━━ Supplied material

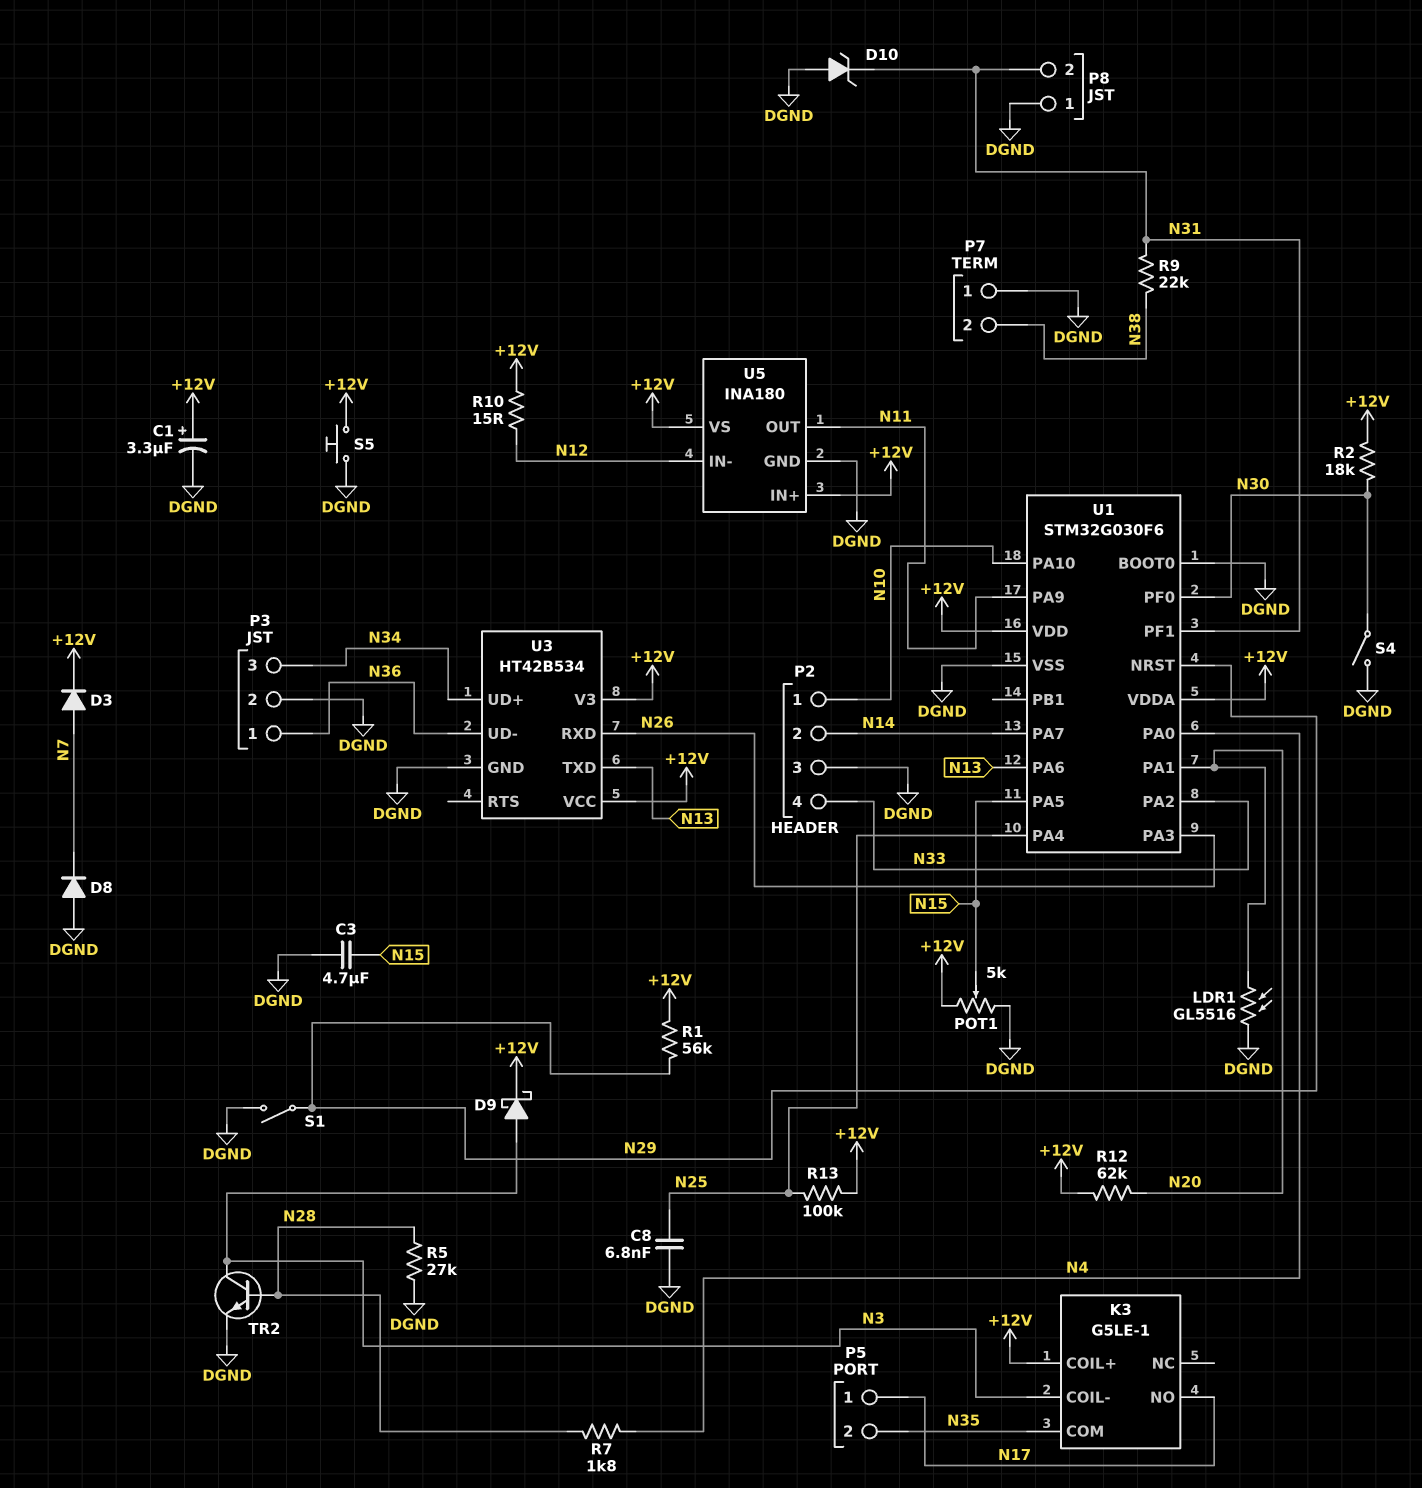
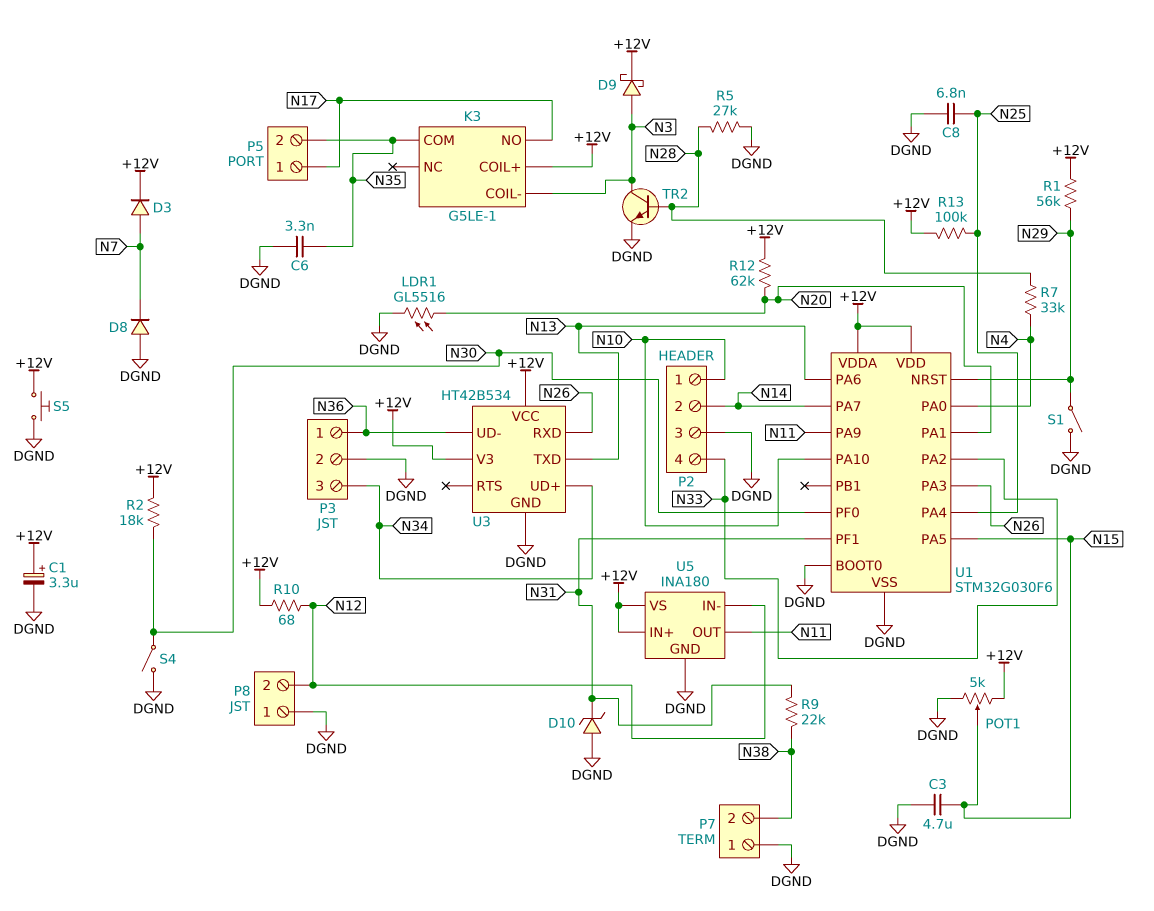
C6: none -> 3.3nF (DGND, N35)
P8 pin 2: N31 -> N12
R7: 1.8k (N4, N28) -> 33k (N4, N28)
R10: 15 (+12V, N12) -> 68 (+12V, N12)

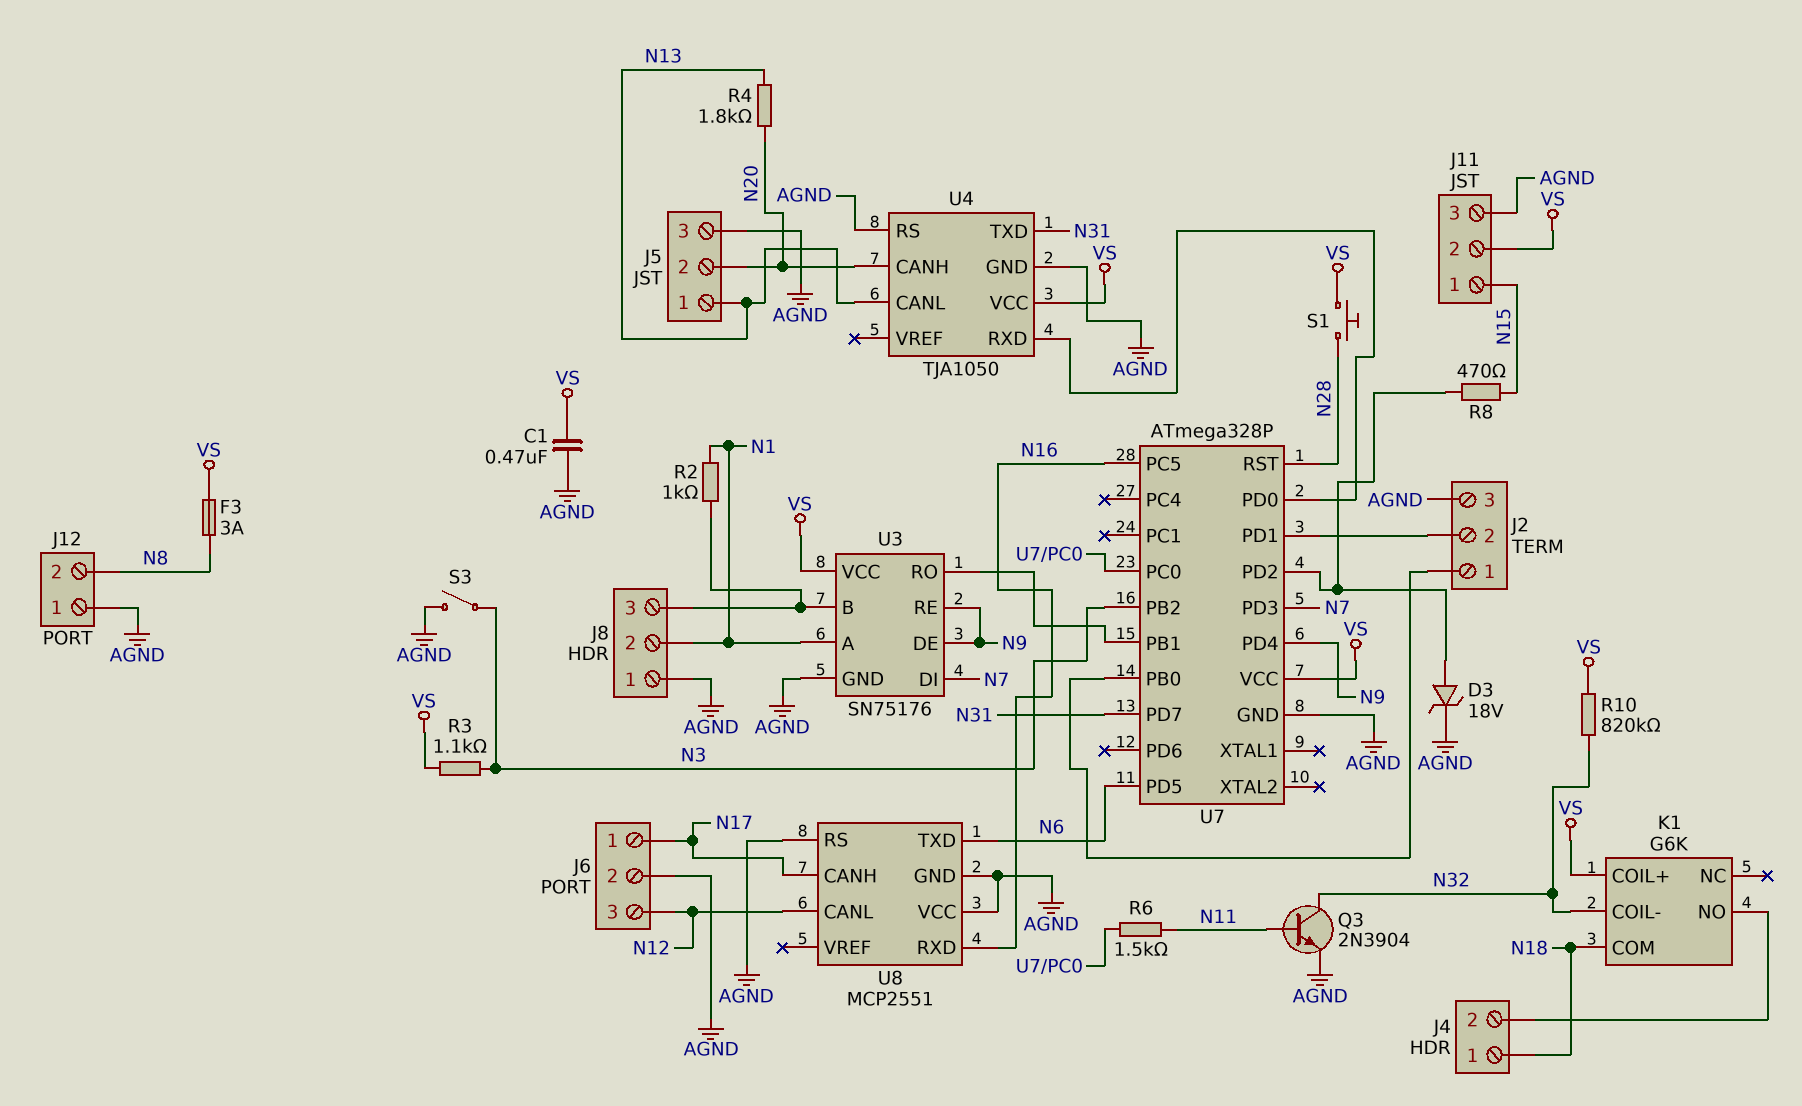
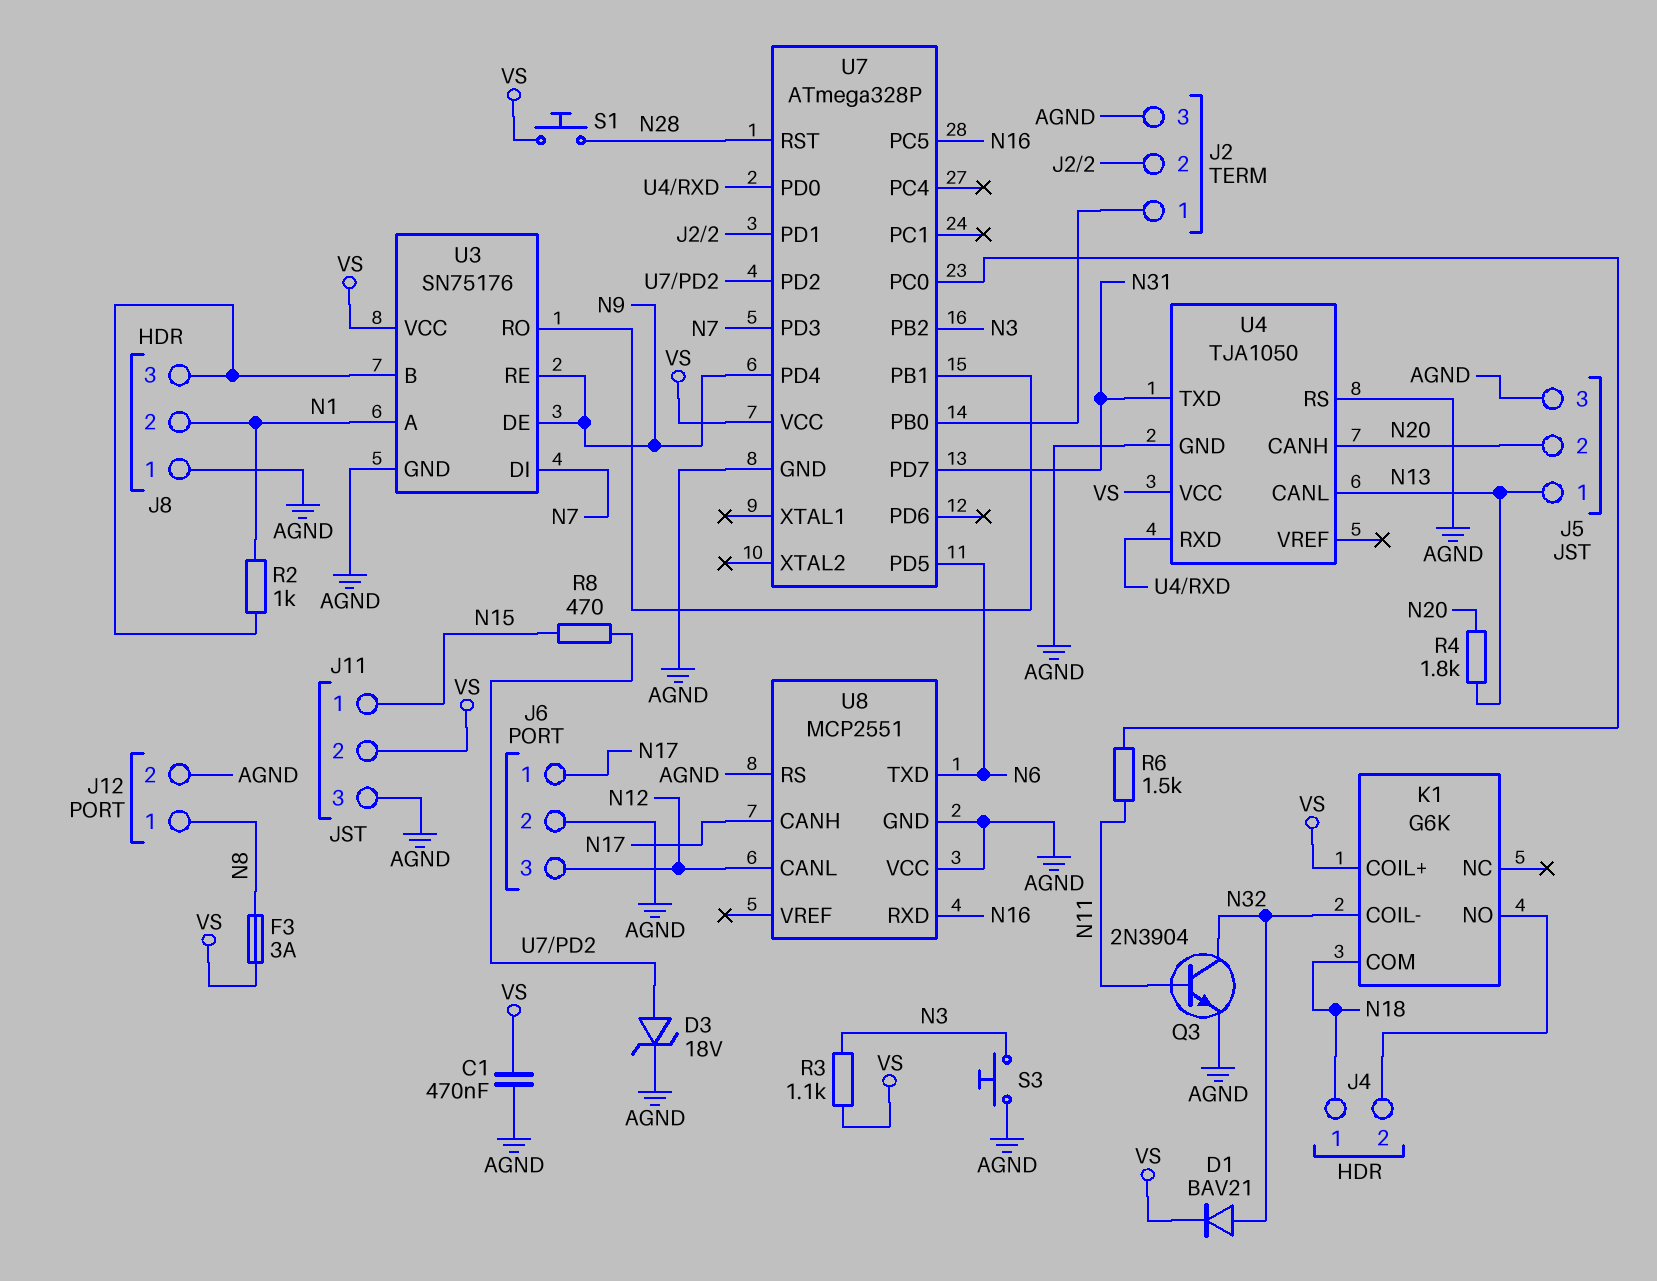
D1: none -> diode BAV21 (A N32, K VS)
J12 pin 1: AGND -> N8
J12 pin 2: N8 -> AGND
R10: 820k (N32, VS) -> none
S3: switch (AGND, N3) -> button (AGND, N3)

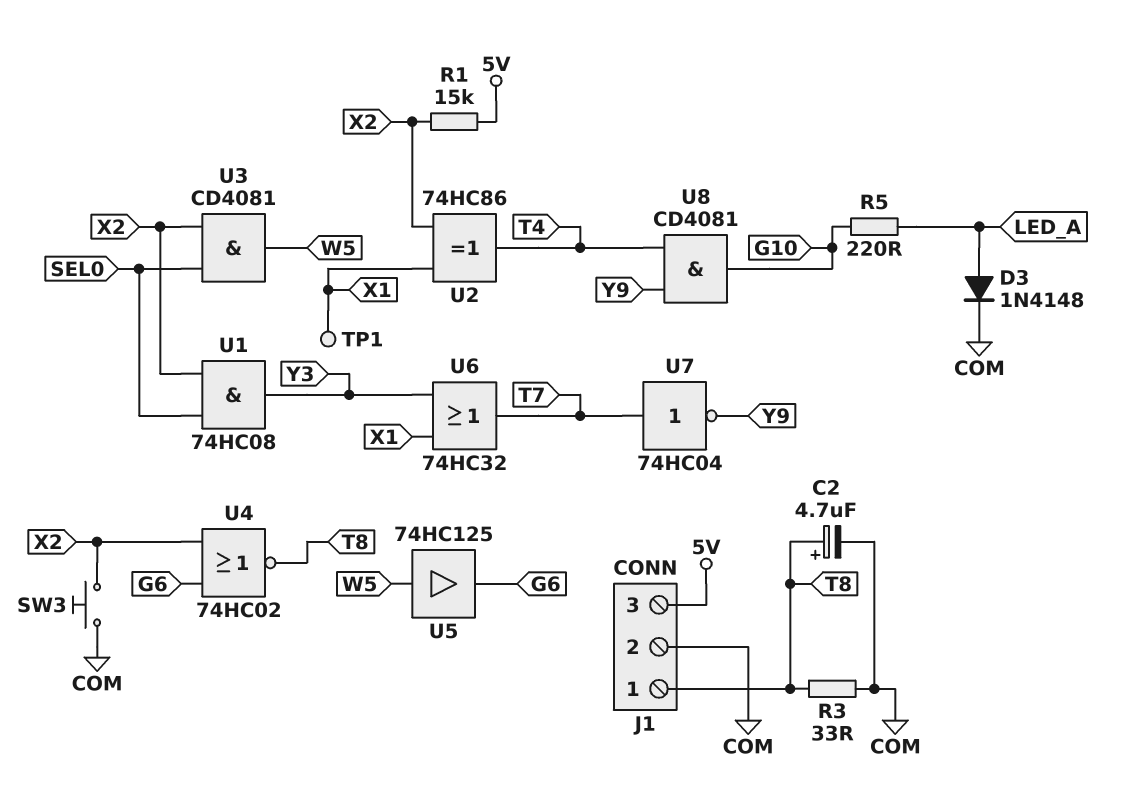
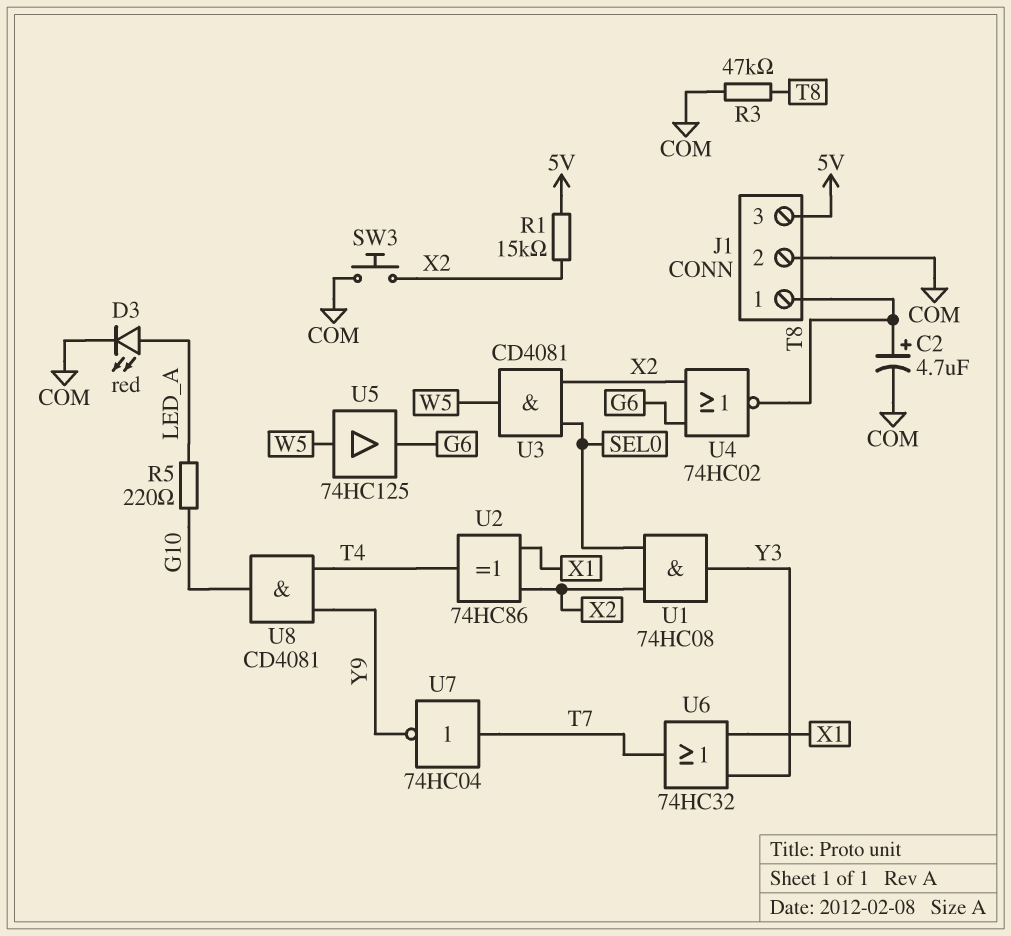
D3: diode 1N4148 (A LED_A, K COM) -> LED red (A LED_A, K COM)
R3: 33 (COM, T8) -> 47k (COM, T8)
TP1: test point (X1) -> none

━━━━

Your task: Repeat word for word, leaving out the pictures, each line of the records from the line that holds "S3: switch (AGND, N3) -> button (AGND, N3)" through the final one.

Output of the task:
S3: switch (AGND, N3) -> button (AGND, N3)

D3: diode 1N4148 (A LED_A, K COM) -> LED red (A LED_A, K COM)
R3: 33 (COM, T8) -> 47k (COM, T8)
TP1: test point (X1) -> none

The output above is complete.